> Problem description
Give the listing again in full, exactly as written.

── Exercise data ──

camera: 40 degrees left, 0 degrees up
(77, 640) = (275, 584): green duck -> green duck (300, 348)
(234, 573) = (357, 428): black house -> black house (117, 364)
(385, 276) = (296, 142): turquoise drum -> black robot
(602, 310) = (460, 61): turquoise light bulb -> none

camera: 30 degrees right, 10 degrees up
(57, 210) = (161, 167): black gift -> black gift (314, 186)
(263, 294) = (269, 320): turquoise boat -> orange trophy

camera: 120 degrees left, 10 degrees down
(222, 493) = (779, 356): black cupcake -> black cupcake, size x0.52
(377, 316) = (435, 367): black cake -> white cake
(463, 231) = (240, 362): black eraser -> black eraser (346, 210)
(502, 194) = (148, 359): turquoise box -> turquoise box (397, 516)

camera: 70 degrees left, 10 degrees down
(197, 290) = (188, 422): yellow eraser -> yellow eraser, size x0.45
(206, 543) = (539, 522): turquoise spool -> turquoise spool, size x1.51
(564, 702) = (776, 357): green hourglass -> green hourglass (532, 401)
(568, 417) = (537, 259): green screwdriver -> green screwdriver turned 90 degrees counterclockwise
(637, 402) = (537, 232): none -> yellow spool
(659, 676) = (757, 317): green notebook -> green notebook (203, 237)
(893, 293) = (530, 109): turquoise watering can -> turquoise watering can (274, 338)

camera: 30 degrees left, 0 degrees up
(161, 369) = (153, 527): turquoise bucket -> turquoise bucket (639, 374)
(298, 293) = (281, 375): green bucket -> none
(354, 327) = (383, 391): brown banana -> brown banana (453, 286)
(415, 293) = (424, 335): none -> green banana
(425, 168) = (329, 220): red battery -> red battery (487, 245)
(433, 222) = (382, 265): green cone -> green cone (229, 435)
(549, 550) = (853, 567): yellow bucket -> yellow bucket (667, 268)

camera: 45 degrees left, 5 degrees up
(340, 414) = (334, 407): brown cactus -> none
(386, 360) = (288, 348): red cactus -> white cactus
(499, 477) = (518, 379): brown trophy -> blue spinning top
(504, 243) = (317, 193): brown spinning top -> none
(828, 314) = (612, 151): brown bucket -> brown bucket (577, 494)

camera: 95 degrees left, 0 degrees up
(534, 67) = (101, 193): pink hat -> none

───

> Solution to the problem
camera: 40 degrees left, 0 degrees up
(77, 640) = (275, 584): green duck -> green duck (300, 348)
(234, 573) = (357, 428): black house -> black house (117, 364)
(385, 276) = (296, 142): turquoise drum -> black robot
(602, 310) = (460, 61): turquoise light bulb -> none

camera: 30 degrees right, 10 degrees up
(57, 210) = (161, 167): black gift -> black gift (314, 186)
(263, 294) = (269, 320): turquoise boat -> orange trophy

camera: 120 degrees left, 10 degrees down
(222, 493) = (779, 356): black cupcake -> black cupcake, size x0.52
(377, 316) = (435, 367): black cake -> white cake
(463, 231) = (240, 362): black eraser -> black eraser (346, 210)
(502, 194) = (148, 359): turquoise box -> turquoise box (397, 516)

camera: 70 degrees left, 10 degrees down
(197, 290) = (188, 422): yellow eraser -> yellow eraser, size x0.45
(206, 543) = (539, 522): turquoise spool -> turquoise spool, size x1.51
(564, 702) = (776, 357): green hourglass -> green hourglass (532, 401)
(568, 417) = (537, 259): green screwdriver -> green screwdriver turned 90 degrees counterclockwise
(637, 402) = (537, 232): none -> yellow spool
(659, 676) = (757, 317): green notebook -> green notebook (203, 237)
(893, 293) = (530, 109): turquoise watering can -> turquoise watering can (274, 338)

camera: 30 degrees left, 0 degrees up
(161, 369) = (153, 527): turquoise bucket -> turquoise bucket (639, 374)
(298, 293) = (281, 375): green bucket -> none
(354, 327) = (383, 391): brown banana -> brown banana (453, 286)
(415, 293) = (424, 335): none -> green banana
(425, 168) = (329, 220): red battery -> red battery (487, 245)
(433, 222) = (382, 265): green cone -> green cone (229, 435)
(549, 550) = (853, 567): yellow bucket -> yellow bucket (667, 268)

camera: 45 degrees left, 5 degrees up
(340, 414) = (334, 407): brown cactus -> none
(386, 360) = (288, 348): red cactus -> white cactus
(499, 477) = (518, 379): brown trophy -> blue spinning top
(504, 243) = (317, 193): brown spinning top -> none
(828, 314) = (612, 151): brown bucket -> brown bucket (577, 494)

camera: 95 degrees left, 0 degrees up
(534, 67) = (101, 193): pink hat -> none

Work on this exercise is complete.